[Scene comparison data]
--

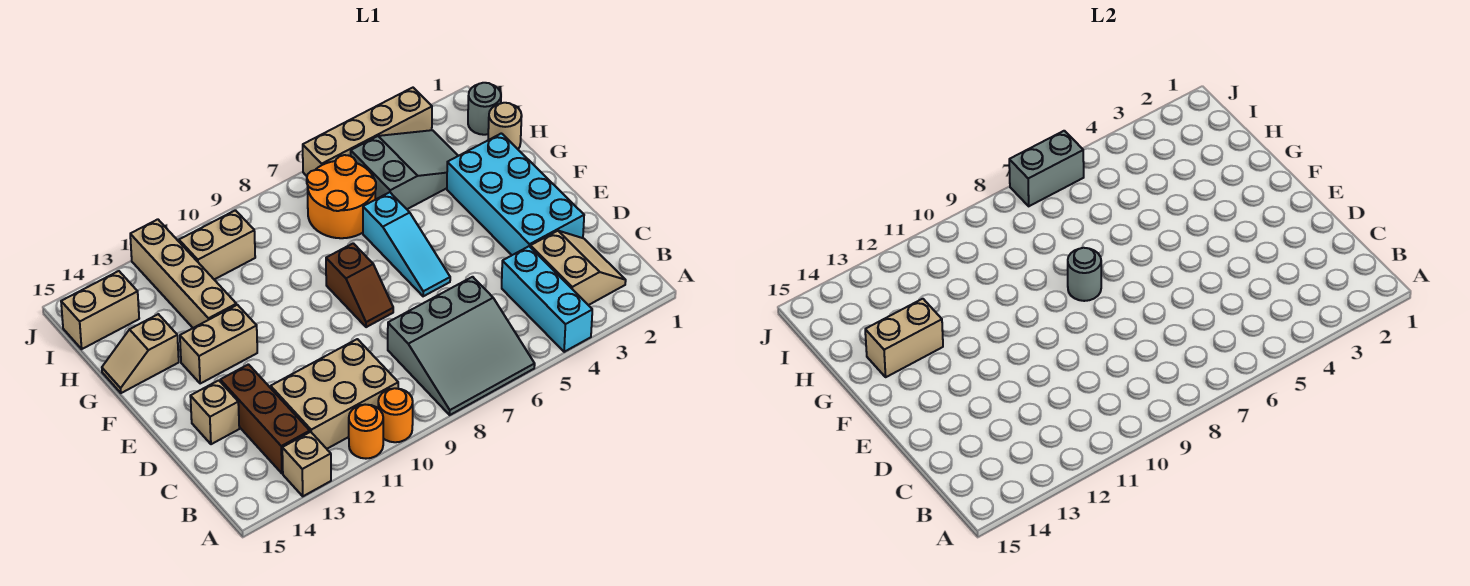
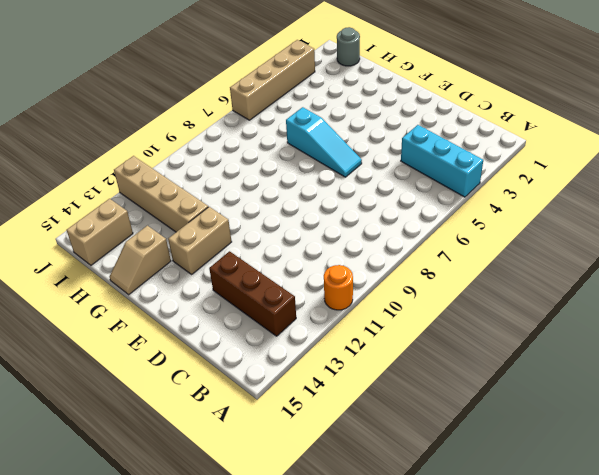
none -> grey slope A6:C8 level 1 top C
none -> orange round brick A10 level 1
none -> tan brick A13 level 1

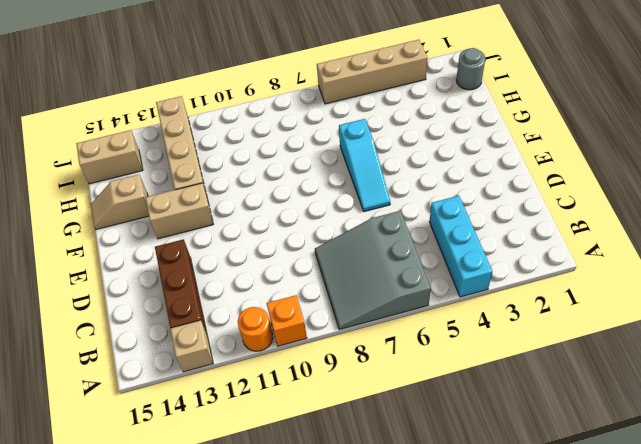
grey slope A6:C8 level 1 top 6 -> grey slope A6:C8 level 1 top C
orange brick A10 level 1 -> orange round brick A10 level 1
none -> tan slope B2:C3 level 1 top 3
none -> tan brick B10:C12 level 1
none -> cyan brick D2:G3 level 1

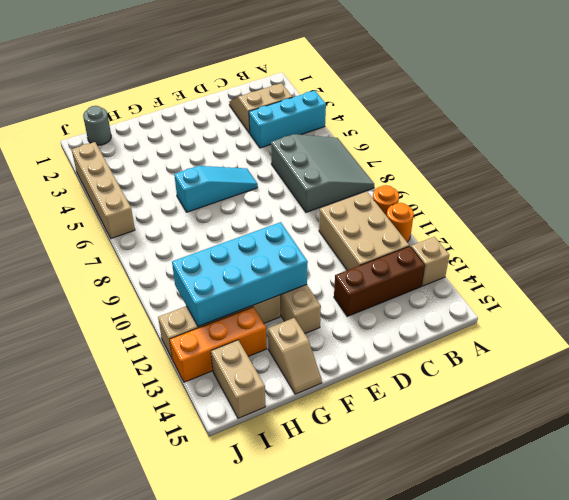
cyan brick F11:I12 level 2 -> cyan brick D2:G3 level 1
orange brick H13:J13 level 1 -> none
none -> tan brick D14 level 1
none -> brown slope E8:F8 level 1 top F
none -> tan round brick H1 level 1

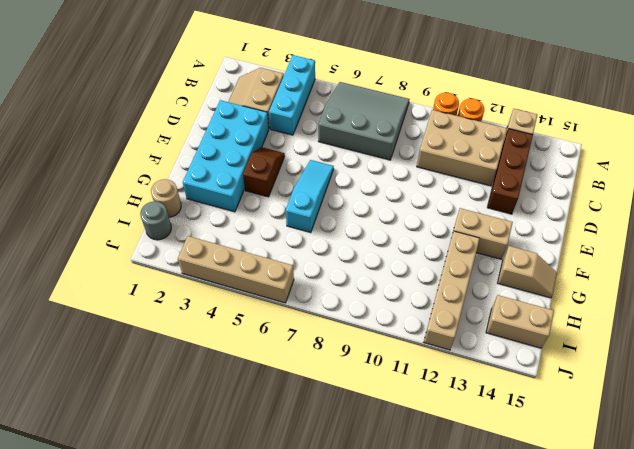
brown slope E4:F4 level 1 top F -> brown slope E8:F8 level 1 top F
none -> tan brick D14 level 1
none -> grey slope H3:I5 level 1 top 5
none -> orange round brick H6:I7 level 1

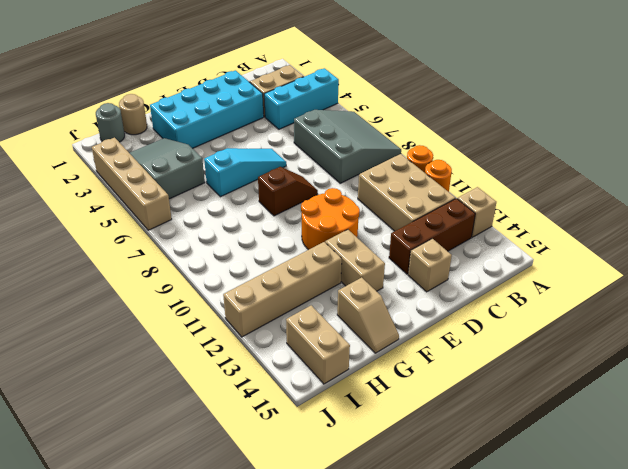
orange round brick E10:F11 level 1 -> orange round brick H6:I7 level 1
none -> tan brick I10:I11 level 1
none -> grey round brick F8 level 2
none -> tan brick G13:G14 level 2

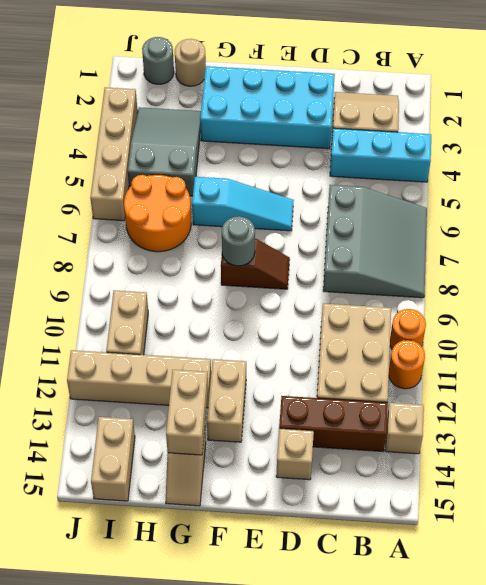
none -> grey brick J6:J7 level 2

--

Only an exact copy of the lines from the one with "none -> tan brick I10:I11 level 1" through the last line of the data above is wanted, and no pictures.

THE ANSWER:
none -> tan brick I10:I11 level 1
none -> grey round brick F8 level 2
none -> tan brick G13:G14 level 2

none -> grey brick J6:J7 level 2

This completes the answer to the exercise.